* [Prompt] From the first line to the last, retype the data below exactly.

+++ Data for analysis +++

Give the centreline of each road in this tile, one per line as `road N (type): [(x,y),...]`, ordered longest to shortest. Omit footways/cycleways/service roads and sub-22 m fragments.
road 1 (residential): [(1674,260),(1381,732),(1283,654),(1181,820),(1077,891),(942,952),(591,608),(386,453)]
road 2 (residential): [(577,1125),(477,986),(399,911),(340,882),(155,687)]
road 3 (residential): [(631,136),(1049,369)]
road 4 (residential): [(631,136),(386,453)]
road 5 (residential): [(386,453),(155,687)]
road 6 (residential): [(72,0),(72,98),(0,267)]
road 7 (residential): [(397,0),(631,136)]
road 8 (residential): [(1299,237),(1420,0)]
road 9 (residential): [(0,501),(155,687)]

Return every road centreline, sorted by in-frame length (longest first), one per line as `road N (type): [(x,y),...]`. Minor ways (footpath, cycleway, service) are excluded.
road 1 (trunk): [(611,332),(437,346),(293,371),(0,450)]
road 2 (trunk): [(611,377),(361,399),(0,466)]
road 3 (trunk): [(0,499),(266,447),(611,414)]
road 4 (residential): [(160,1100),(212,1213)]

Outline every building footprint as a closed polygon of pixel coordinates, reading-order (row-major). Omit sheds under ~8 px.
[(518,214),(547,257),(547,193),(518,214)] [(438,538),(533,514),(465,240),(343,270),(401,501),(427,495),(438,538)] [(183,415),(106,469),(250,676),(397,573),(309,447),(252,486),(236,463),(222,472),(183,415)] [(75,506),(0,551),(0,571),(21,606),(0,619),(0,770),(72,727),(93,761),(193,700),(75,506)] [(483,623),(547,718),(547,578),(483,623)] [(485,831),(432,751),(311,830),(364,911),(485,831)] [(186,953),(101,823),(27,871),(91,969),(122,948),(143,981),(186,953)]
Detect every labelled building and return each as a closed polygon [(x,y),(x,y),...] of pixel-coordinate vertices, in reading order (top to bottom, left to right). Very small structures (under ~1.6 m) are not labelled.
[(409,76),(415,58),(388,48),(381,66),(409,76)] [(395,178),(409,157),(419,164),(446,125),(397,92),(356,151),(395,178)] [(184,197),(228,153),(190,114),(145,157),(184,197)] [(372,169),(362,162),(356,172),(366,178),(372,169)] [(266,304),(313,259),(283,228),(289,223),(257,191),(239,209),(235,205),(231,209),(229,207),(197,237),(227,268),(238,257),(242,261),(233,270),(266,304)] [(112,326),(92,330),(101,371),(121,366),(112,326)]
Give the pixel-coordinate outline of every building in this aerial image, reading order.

+++

* [Result]
Give the centreline of each road in this tile, one per line as `road N (type): [(x,y),...]`, ordered longest to shortest. Omit footways/cycleways/service roads and sub-22 m fragments.
road 1 (residential): [(1674,260),(1381,732),(1283,654),(1181,820),(1077,891),(942,952),(591,608),(386,453)]
road 2 (residential): [(577,1125),(477,986),(399,911),(340,882),(155,687)]
road 3 (residential): [(631,136),(1049,369)]
road 4 (residential): [(631,136),(386,453)]
road 5 (residential): [(386,453),(155,687)]
road 6 (residential): [(72,0),(72,98),(0,267)]
road 7 (residential): [(397,0),(631,136)]
road 8 (residential): [(1299,237),(1420,0)]
road 9 (residential): [(0,501),(155,687)]

Return every road centreline, sorted by in-frame length (longest first), one per line as `road N (type): [(x,y),...]`. Minor ways (footpath, cycleway, service) are excluded.
road 1 (trunk): [(611,332),(437,346),(293,371),(0,450)]
road 2 (trunk): [(611,377),(361,399),(0,466)]
road 3 (trunk): [(0,499),(266,447),(611,414)]
road 4 (residential): [(160,1100),(212,1213)]

Outline every building footprint as a closed polygon of pixel coordinates, reading-order (row-major). Omit sheds under ~8 px.
[(518,214),(547,257),(547,193),(518,214)] [(438,538),(533,514),(465,240),(343,270),(401,501),(427,495),(438,538)] [(183,415),(106,469),(250,676),(397,573),(309,447),(252,486),(236,463),(222,472),(183,415)] [(75,506),(0,551),(0,571),(21,606),(0,619),(0,770),(72,727),(93,761),(193,700),(75,506)] [(483,623),(547,718),(547,578),(483,623)] [(485,831),(432,751),(311,830),(364,911),(485,831)] [(186,953),(101,823),(27,871),(91,969),(122,948),(143,981),(186,953)]
Detect every labelled building and return each as a closed polygon [(x,y),(x,y),...] of pixel-coordinate vertices, in reading order (top to bottom, left to right). Very small structures (under ~1.6 m) are not labelled.
[(409,76),(415,58),(388,48),(381,66),(409,76)] [(395,178),(409,157),(419,164),(446,125),(397,92),(356,151),(395,178)] [(184,197),(228,153),(190,114),(145,157),(184,197)] [(372,169),(362,162),(356,172),(366,178),(372,169)] [(266,304),(313,259),(283,228),(289,223),(257,191),(239,209),(235,205),(231,209),(229,207),(197,237),(227,268),(238,257),(242,261),(233,270),(266,304)] [(112,326),(92,330),(101,371),(121,366),(112,326)]
Give the pixel-coordinate outline of every building in this aerial image, reading order.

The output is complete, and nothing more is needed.